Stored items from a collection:
▽

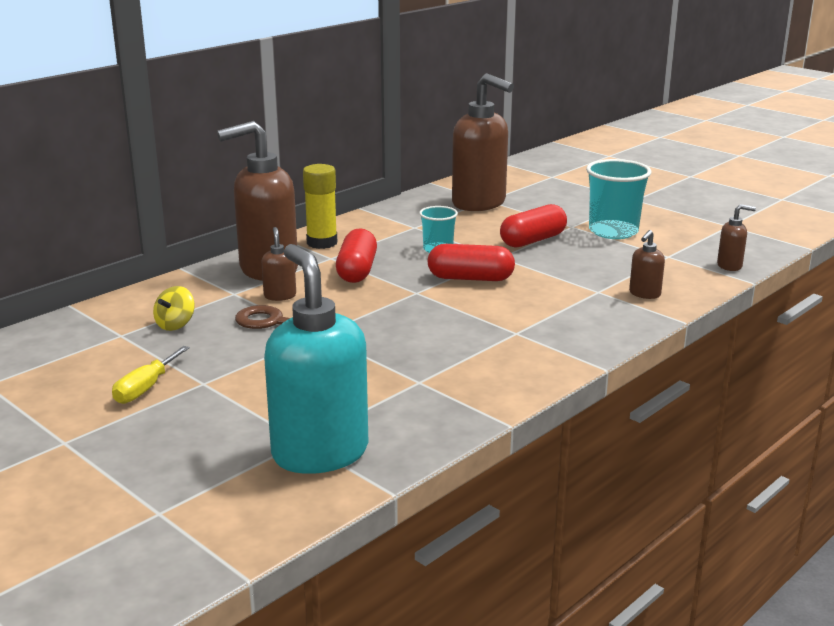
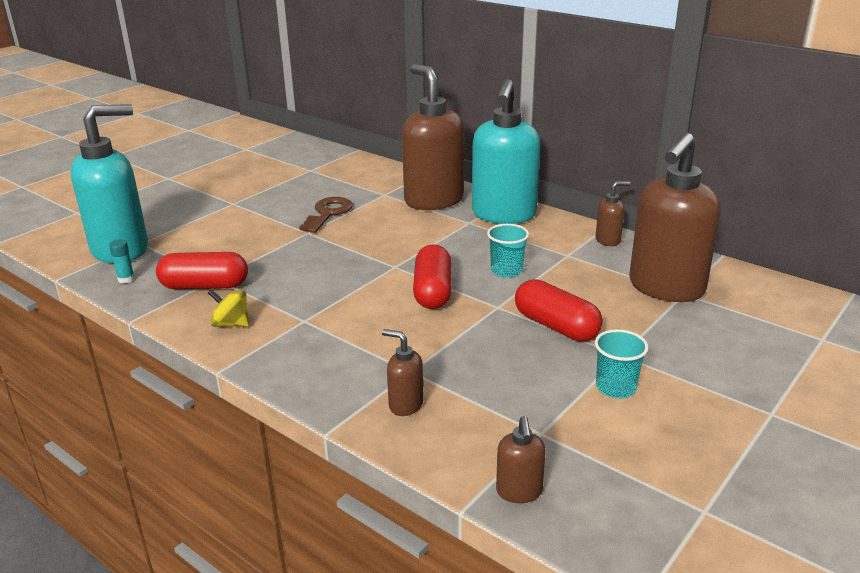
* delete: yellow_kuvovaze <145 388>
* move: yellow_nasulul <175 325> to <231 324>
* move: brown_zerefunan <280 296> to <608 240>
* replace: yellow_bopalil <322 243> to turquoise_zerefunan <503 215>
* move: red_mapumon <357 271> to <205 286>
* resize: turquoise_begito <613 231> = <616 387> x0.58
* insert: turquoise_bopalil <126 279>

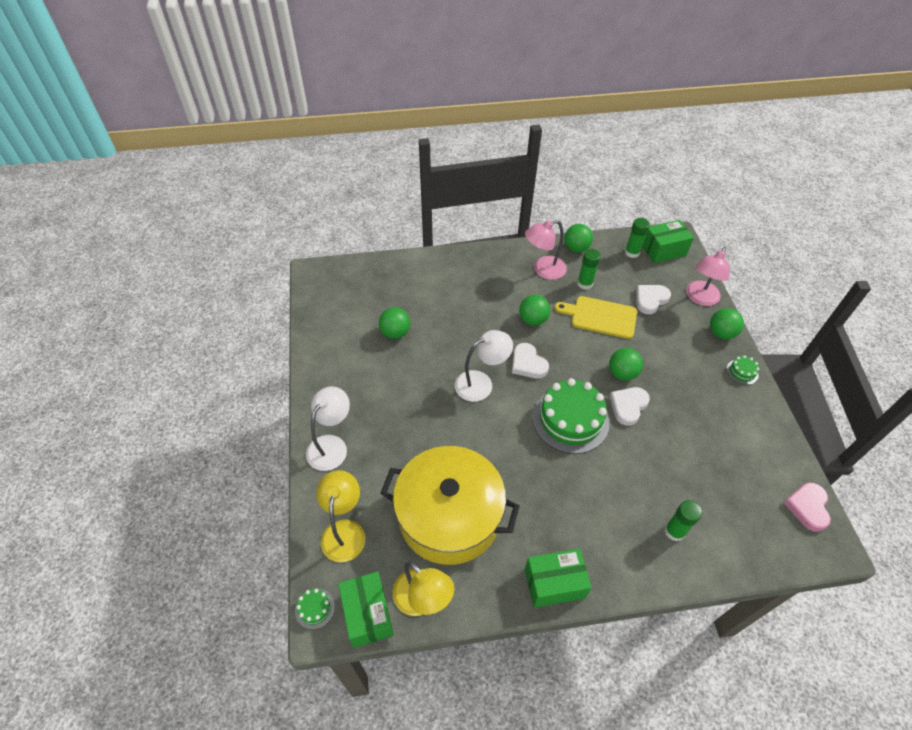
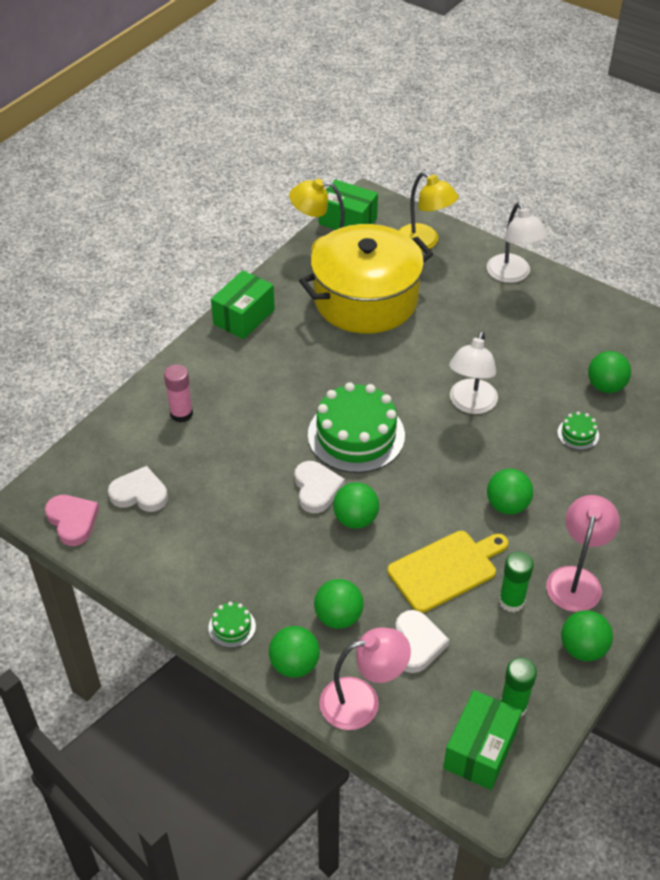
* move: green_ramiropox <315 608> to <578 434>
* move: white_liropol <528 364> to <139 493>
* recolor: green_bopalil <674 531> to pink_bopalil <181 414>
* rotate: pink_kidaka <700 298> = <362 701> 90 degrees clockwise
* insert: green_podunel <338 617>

△
▽

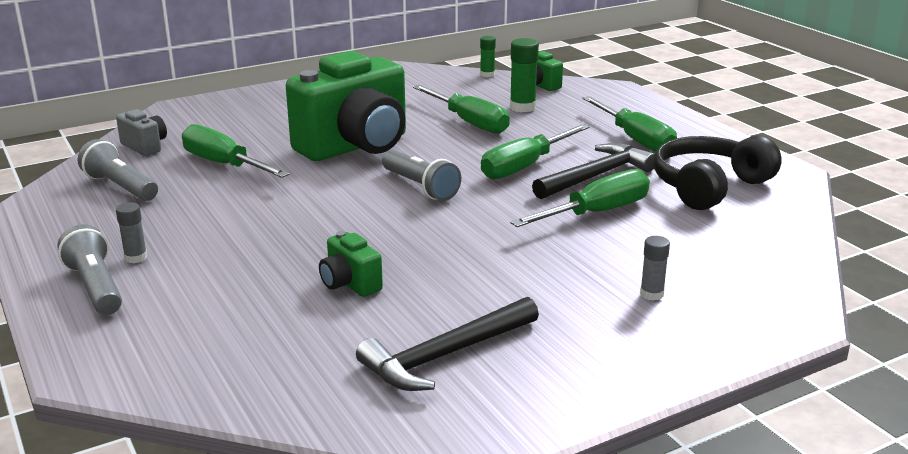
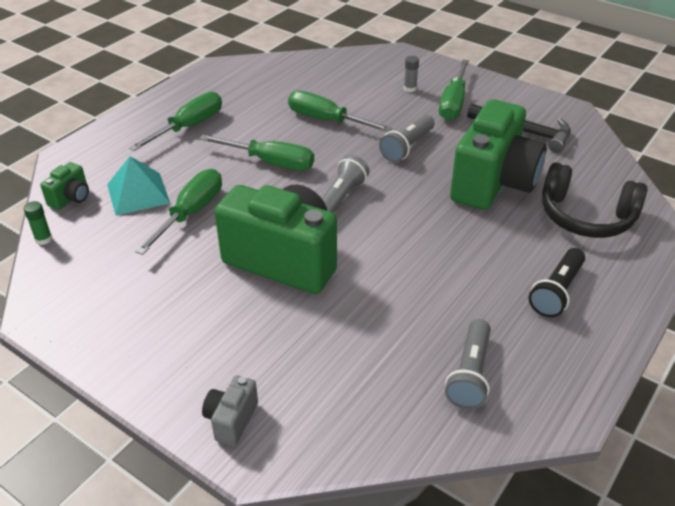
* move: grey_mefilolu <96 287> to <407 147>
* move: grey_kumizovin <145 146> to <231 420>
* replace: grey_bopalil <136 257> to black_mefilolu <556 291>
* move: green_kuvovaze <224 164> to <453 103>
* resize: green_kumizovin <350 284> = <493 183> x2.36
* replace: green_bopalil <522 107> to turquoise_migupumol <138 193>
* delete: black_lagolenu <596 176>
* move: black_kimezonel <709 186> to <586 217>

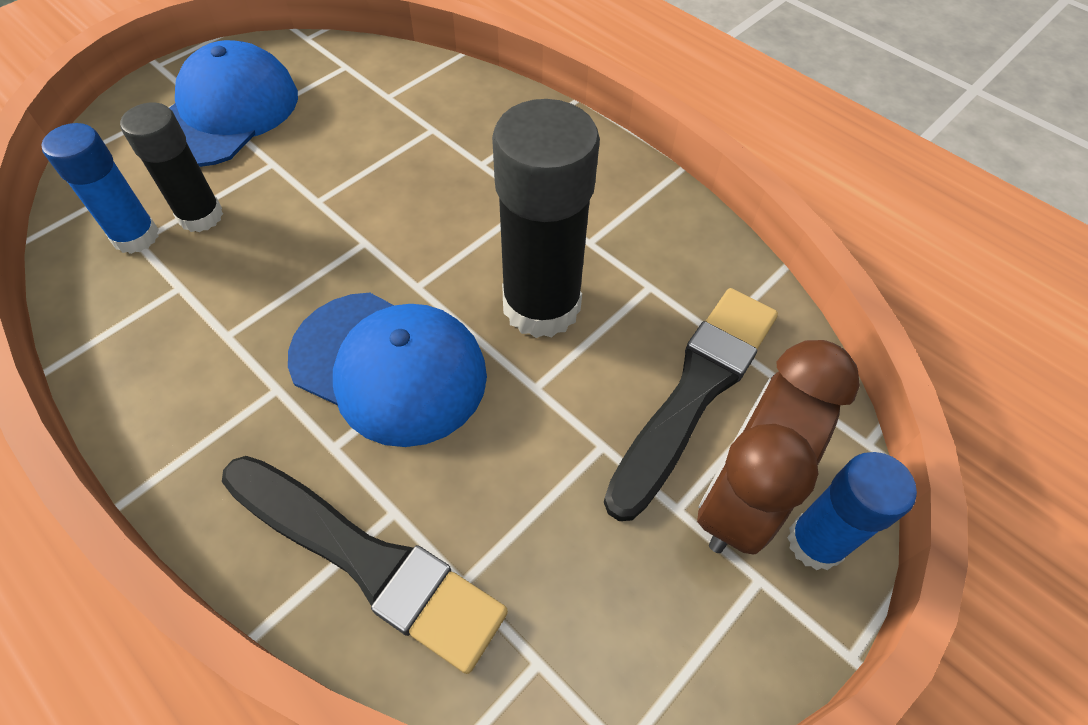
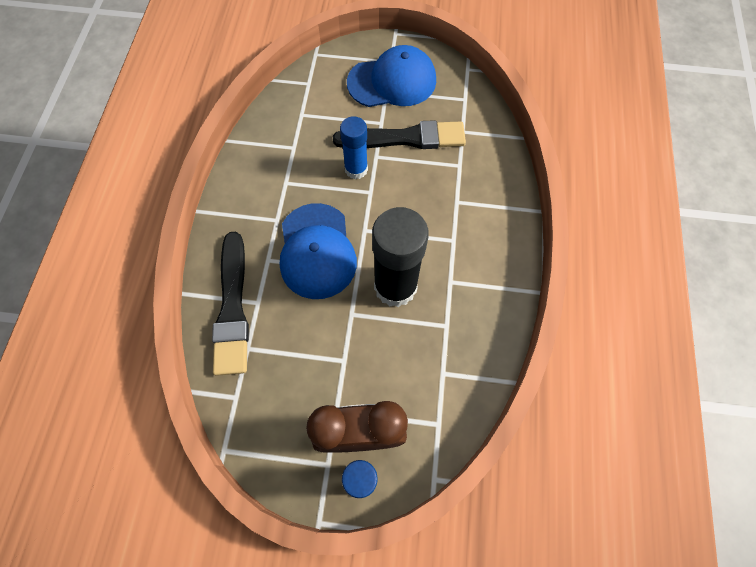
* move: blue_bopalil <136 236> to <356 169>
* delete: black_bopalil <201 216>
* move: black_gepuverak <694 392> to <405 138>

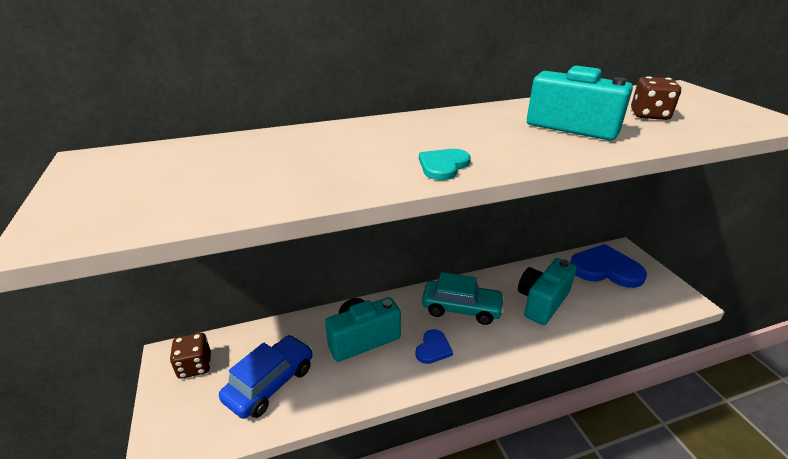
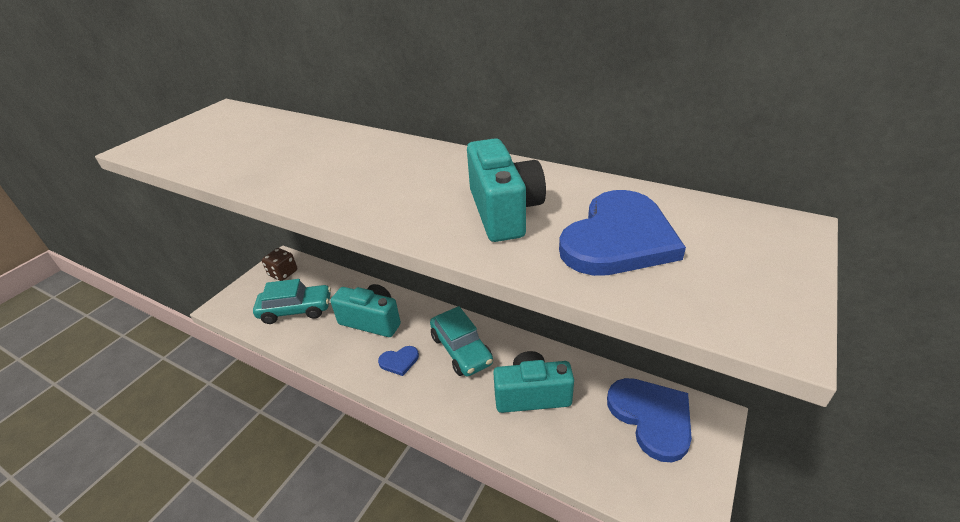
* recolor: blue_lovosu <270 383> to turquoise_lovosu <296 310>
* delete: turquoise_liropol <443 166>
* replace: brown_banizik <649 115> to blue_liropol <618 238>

△

Above are some records; quote exactly and only the lines that begin at the line containing "to <608 240>" and stop after the line containing "green_podunel <338 617>", leaving out the pictures.

* move: brown_zerefunan <280 296> to <608 240>
* replace: yellow_bopalil <322 243> to turquoise_zerefunan <503 215>
* move: red_mapumon <357 271> to <205 286>
* resize: turquoise_begito <613 231> = <616 387> x0.58
* insert: turquoise_bopalil <126 279>

* move: green_ramiropox <315 608> to <578 434>
* move: white_liropol <528 364> to <139 493>
* recolor: green_bopalil <674 531> to pink_bopalil <181 414>
* rotate: pink_kidaka <700 298> = <362 701> 90 degrees clockwise
* insert: green_podunel <338 617>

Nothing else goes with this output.